--- START ---

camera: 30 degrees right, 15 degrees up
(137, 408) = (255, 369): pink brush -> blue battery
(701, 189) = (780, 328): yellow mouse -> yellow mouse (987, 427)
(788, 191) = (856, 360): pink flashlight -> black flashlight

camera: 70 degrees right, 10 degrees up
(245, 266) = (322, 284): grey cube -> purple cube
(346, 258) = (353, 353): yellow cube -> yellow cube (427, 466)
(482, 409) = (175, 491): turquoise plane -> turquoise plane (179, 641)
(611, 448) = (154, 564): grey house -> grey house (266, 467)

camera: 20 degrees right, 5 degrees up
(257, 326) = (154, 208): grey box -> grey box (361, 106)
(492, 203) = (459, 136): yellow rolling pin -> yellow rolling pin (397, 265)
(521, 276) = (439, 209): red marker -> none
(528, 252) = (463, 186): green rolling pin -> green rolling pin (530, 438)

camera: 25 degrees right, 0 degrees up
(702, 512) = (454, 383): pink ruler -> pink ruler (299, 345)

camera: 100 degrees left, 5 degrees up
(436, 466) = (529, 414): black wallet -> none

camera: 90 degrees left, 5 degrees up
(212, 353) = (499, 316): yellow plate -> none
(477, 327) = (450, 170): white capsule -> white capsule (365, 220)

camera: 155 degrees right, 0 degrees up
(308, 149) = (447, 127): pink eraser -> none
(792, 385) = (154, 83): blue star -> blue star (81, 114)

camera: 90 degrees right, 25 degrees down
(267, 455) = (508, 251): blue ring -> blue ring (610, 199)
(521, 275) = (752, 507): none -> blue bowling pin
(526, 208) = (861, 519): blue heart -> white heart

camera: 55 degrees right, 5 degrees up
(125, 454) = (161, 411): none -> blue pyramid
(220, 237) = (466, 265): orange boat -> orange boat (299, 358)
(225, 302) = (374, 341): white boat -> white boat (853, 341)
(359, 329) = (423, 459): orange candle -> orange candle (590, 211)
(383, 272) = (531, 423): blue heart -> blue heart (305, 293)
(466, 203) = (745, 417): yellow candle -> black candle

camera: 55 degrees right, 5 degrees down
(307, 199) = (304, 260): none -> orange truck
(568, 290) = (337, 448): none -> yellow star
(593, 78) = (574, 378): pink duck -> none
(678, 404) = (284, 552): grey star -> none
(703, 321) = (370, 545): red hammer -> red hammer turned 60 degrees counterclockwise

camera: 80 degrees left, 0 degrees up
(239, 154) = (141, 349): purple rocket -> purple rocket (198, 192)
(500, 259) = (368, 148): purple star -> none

--- END ---

From the records above, reproduce exactly the lines from the one with "(521, 275) = (752, 507): none" to the one with "camera: 80 degrees left, 0 degrees up", both included, and no others.

(521, 275) = (752, 507): none -> blue bowling pin
(526, 208) = (861, 519): blue heart -> white heart

camera: 55 degrees right, 5 degrees up
(125, 454) = (161, 411): none -> blue pyramid
(220, 237) = (466, 265): orange boat -> orange boat (299, 358)
(225, 302) = (374, 341): white boat -> white boat (853, 341)
(359, 329) = (423, 459): orange candle -> orange candle (590, 211)
(383, 272) = (531, 423): blue heart -> blue heart (305, 293)
(466, 203) = (745, 417): yellow candle -> black candle

camera: 55 degrees right, 5 degrees down
(307, 199) = (304, 260): none -> orange truck
(568, 290) = (337, 448): none -> yellow star
(593, 78) = (574, 378): pink duck -> none
(678, 404) = (284, 552): grey star -> none
(703, 321) = (370, 545): red hammer -> red hammer turned 60 degrees counterclockwise

camera: 80 degrees left, 0 degrees up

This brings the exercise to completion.